Problem details: Copy out all the lines of the data that hold the word "AUDIO".

(Detected change data)
################

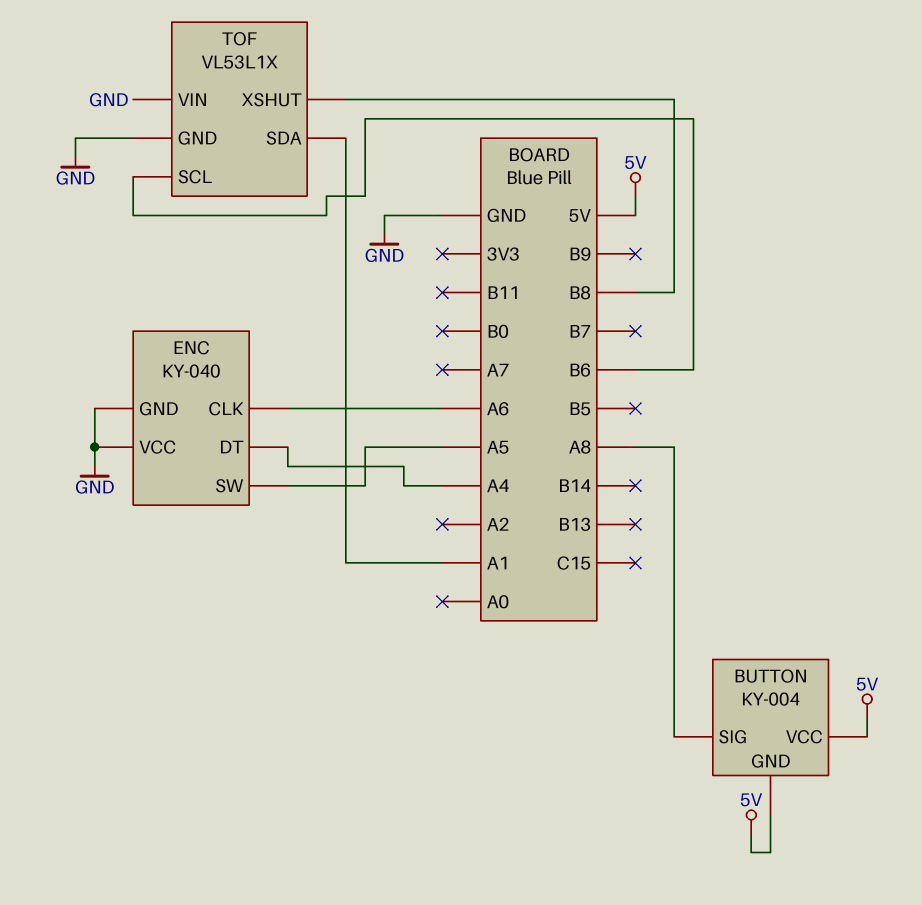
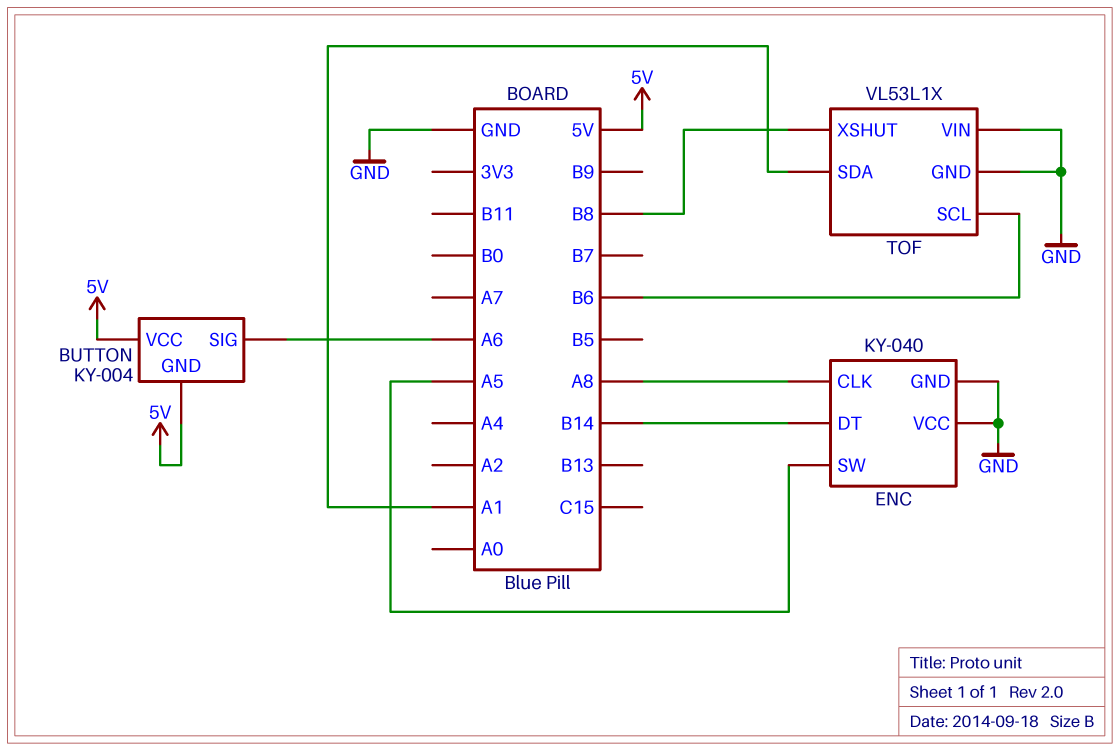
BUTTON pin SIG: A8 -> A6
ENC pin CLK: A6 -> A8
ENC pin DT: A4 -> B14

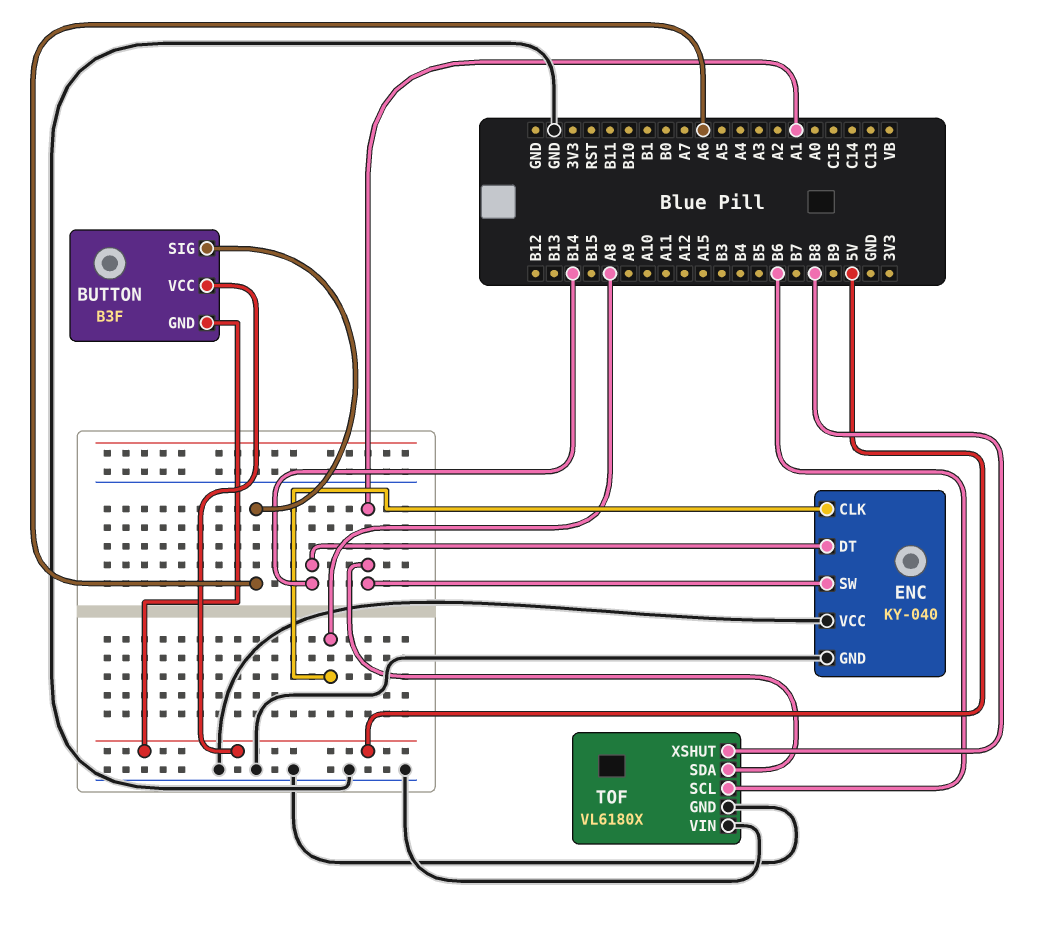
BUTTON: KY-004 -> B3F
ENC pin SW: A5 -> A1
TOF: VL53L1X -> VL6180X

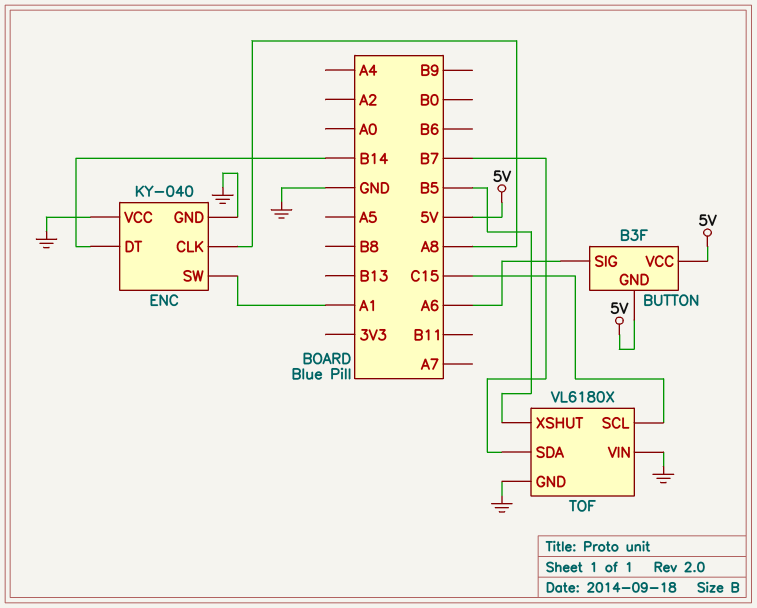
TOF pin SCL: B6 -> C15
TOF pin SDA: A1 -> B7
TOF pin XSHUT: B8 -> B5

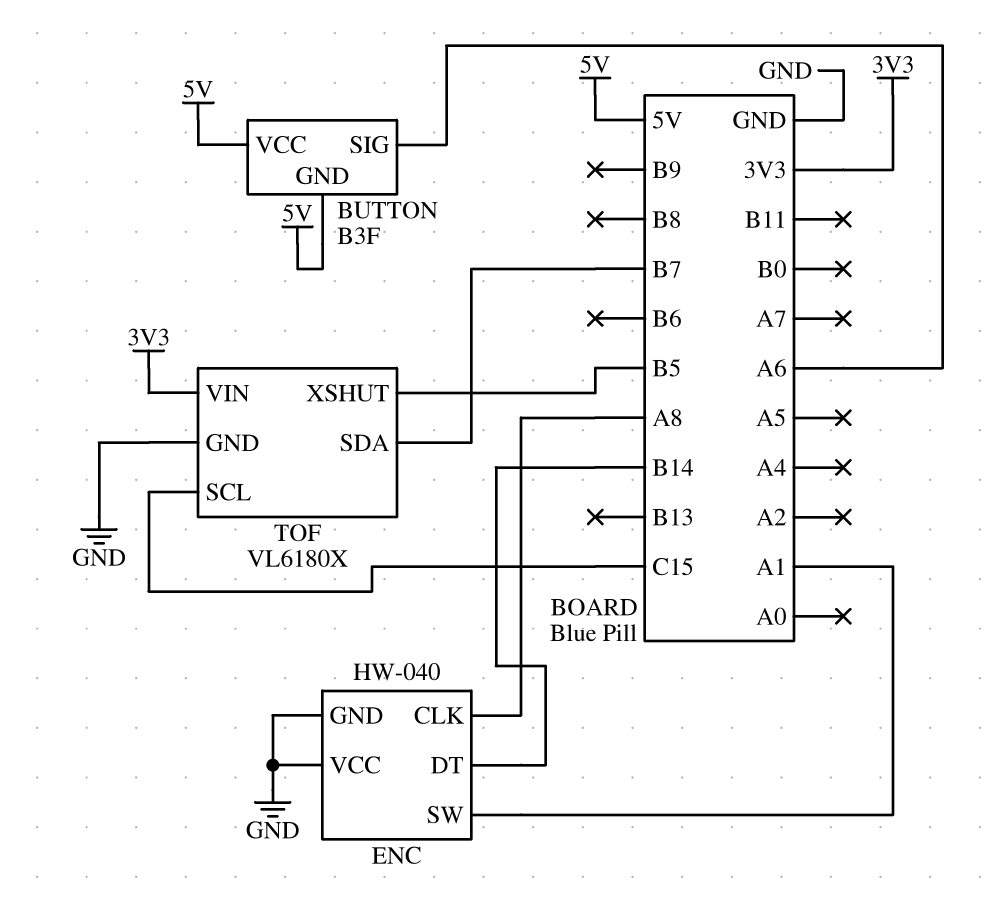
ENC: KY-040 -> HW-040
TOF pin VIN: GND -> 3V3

################

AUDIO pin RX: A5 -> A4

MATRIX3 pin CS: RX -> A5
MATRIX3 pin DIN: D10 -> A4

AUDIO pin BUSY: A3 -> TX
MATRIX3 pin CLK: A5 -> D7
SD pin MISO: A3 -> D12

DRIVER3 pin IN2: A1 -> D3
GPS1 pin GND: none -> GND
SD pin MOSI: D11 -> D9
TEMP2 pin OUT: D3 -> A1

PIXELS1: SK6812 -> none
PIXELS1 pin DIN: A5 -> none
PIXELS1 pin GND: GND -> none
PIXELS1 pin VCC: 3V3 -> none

################

Solution below:
AUDIO pin RX: A5 -> A4
AUDIO pin BUSY: A3 -> TX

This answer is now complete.